**TASK DESCRIPTION**
Of the lines in the data below, write out exactly those from the one holding "RTC2: PCF8523 -> DS1307" through the one holding "TFT3 pin CS: GP17 -> GP7", both included.

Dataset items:

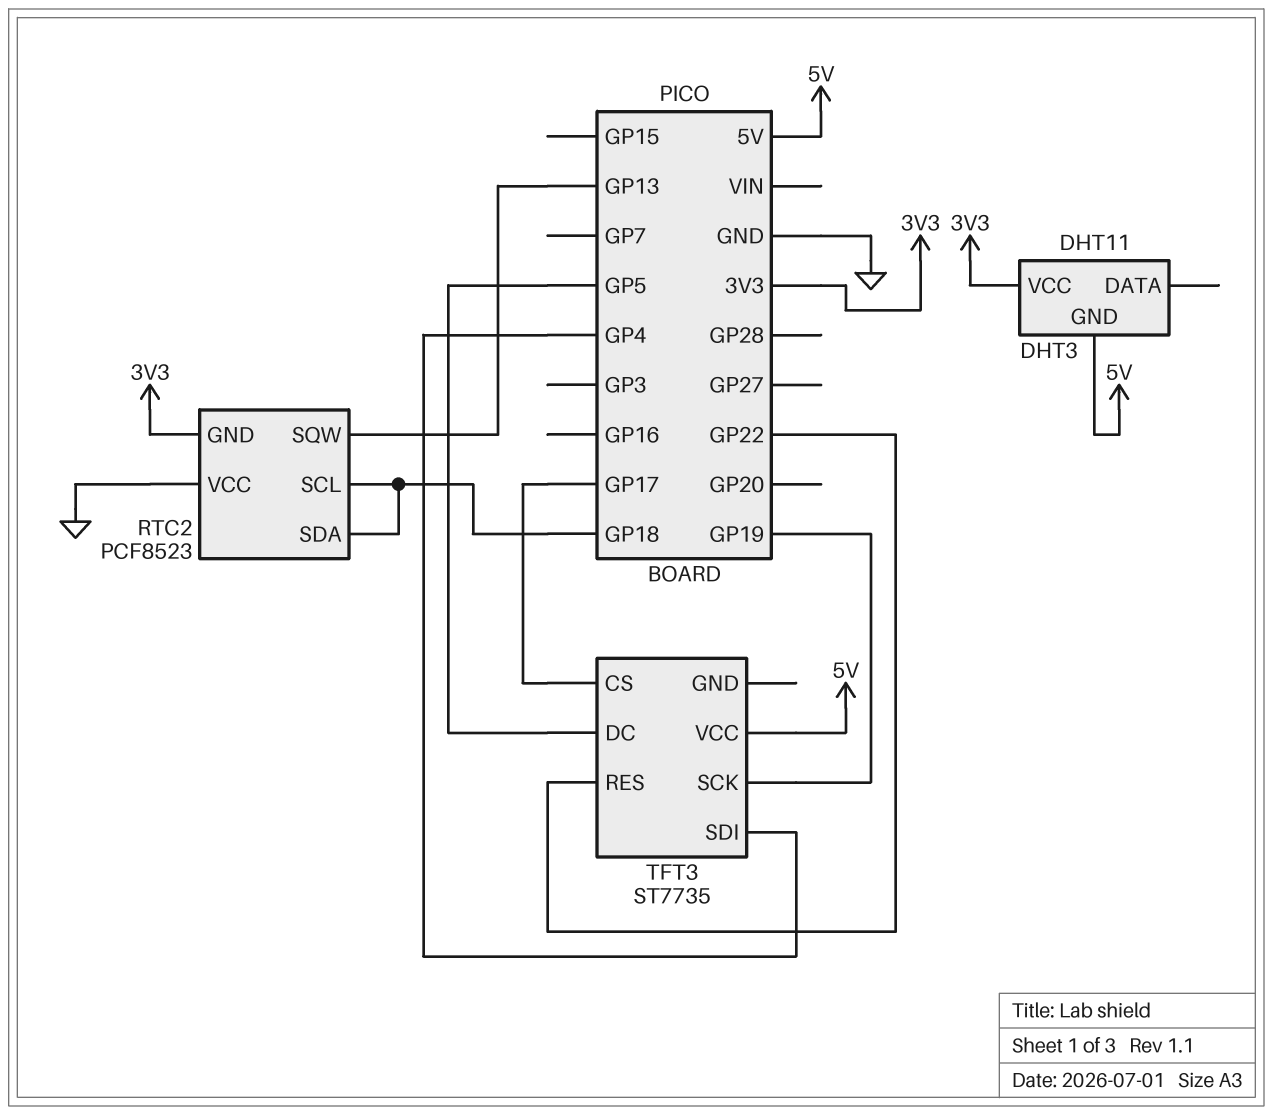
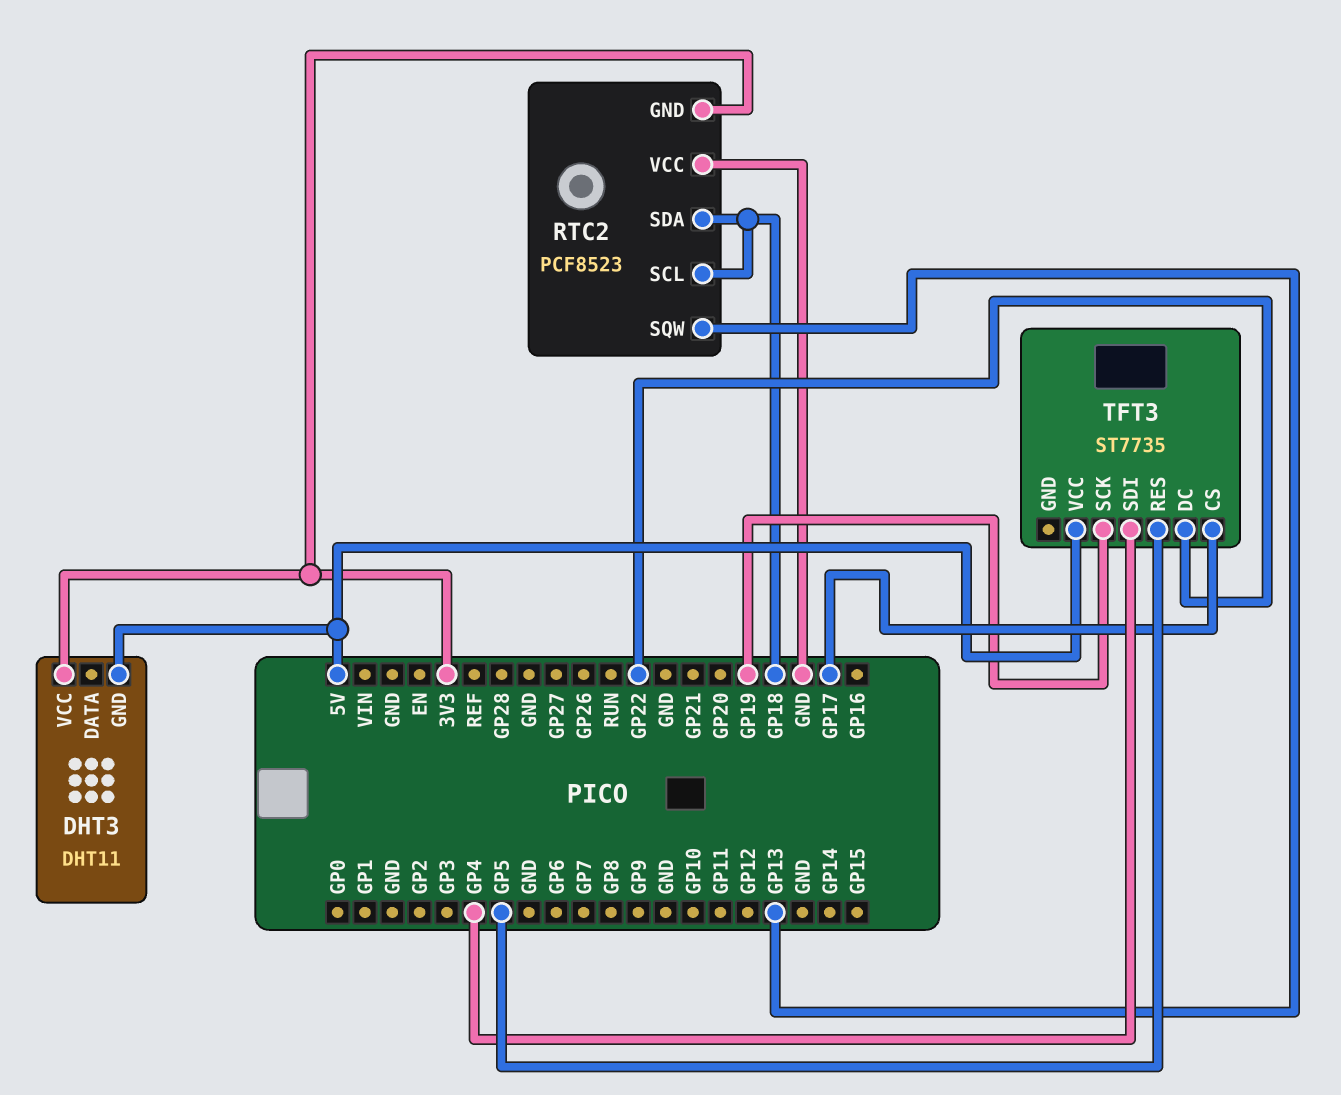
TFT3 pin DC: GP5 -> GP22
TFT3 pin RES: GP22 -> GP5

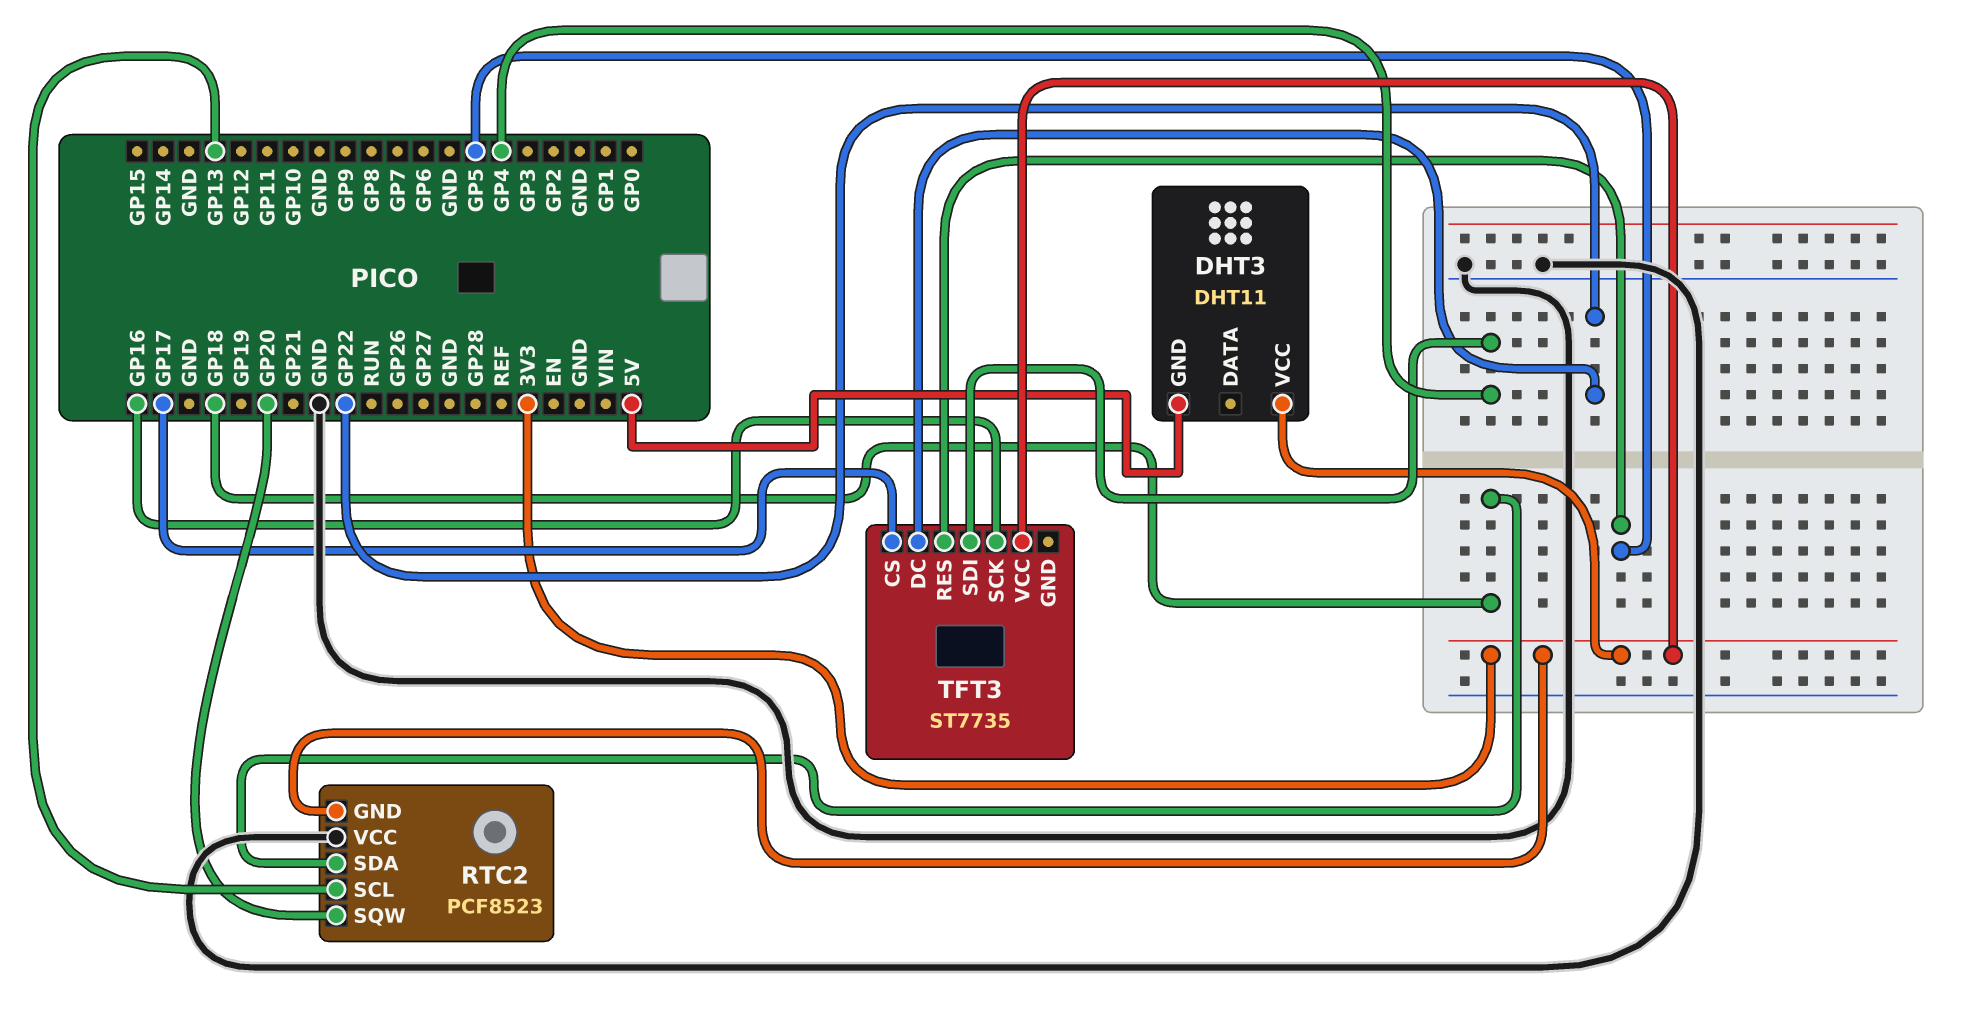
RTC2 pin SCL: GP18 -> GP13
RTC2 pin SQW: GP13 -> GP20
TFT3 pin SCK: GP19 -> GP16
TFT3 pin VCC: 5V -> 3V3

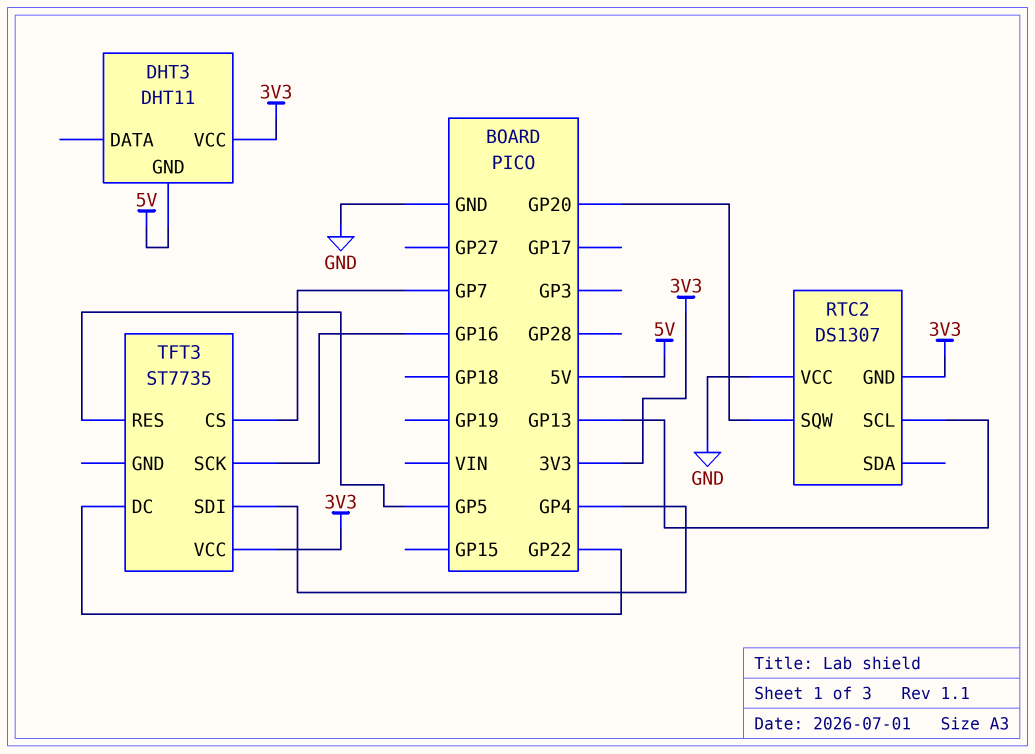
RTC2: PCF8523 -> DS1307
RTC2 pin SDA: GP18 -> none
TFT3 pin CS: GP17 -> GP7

--

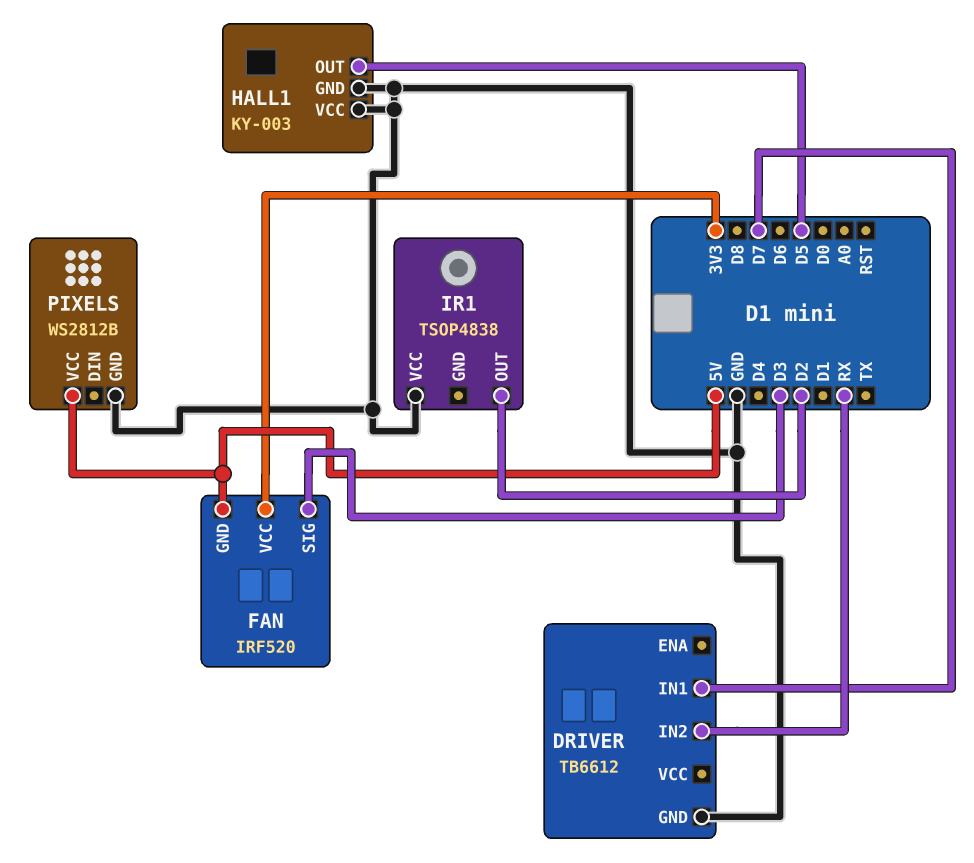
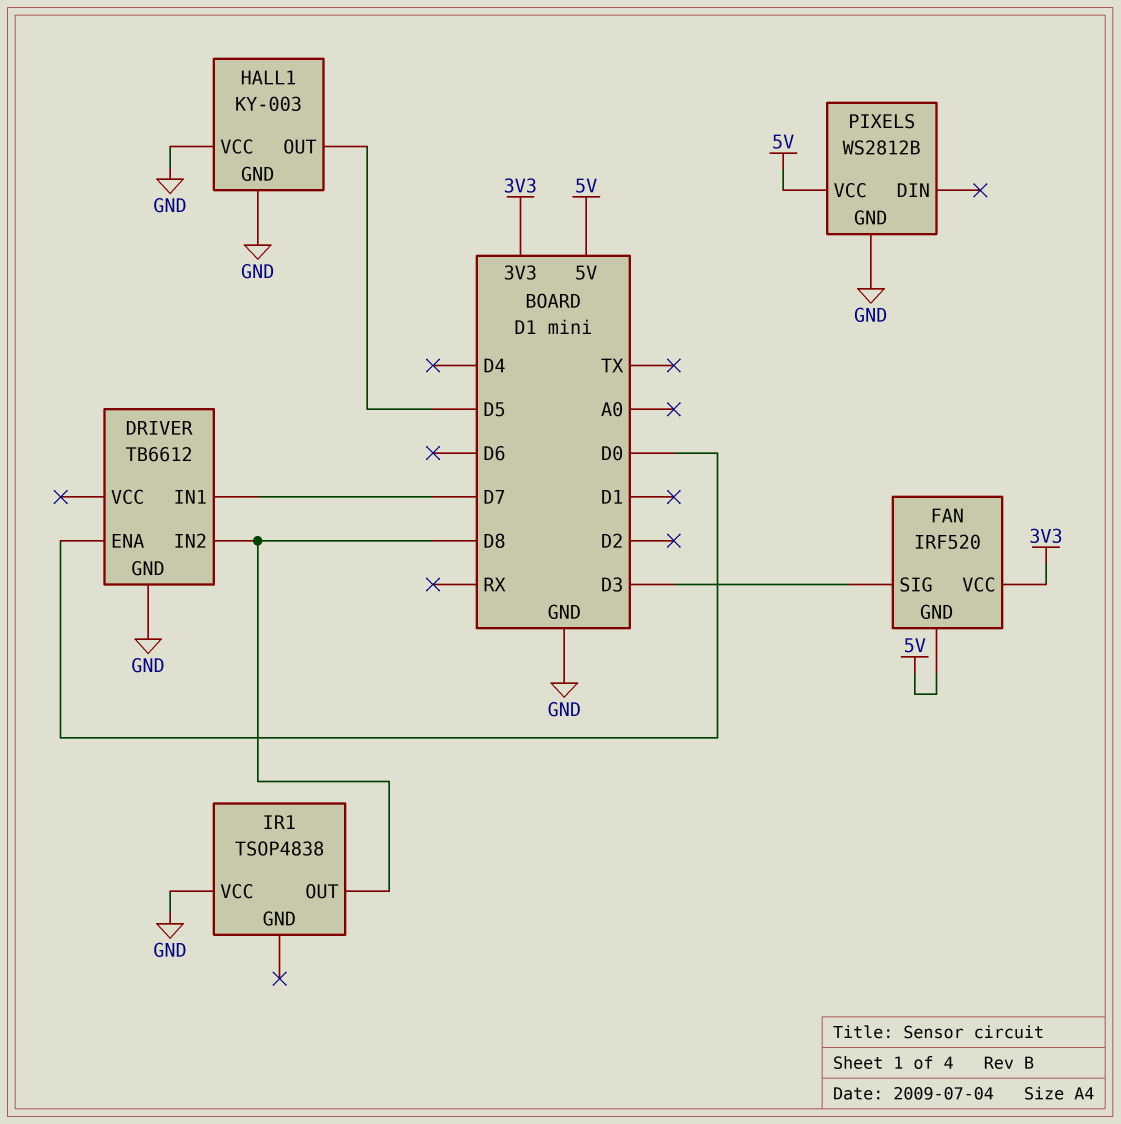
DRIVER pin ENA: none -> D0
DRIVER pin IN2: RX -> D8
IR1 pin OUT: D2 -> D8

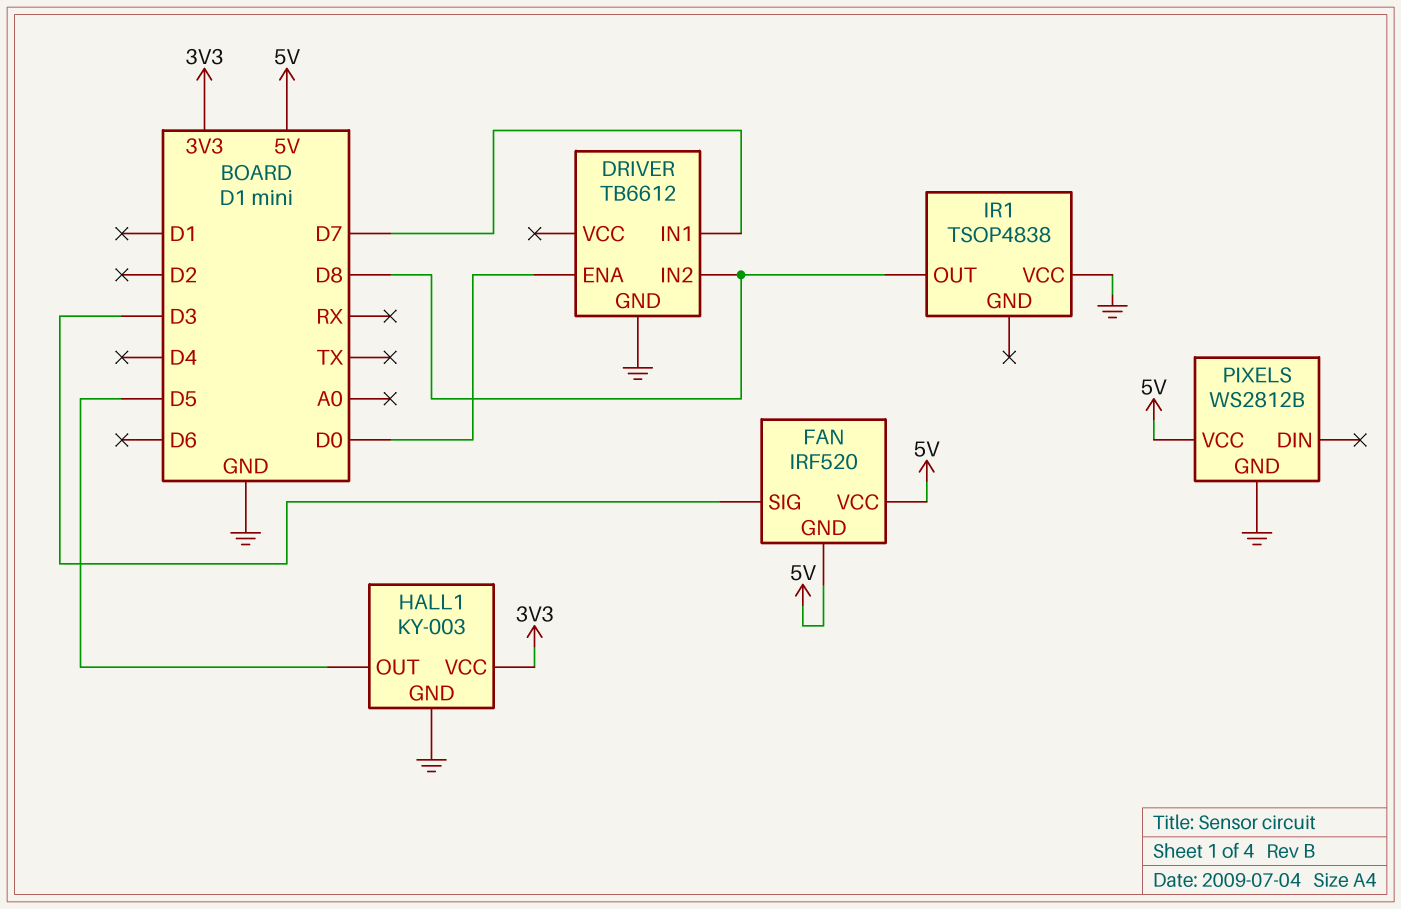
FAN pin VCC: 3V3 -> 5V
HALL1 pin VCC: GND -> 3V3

**THE ANSWER**
RTC2: PCF8523 -> DS1307
RTC2 pin SDA: GP18 -> none
TFT3 pin CS: GP17 -> GP7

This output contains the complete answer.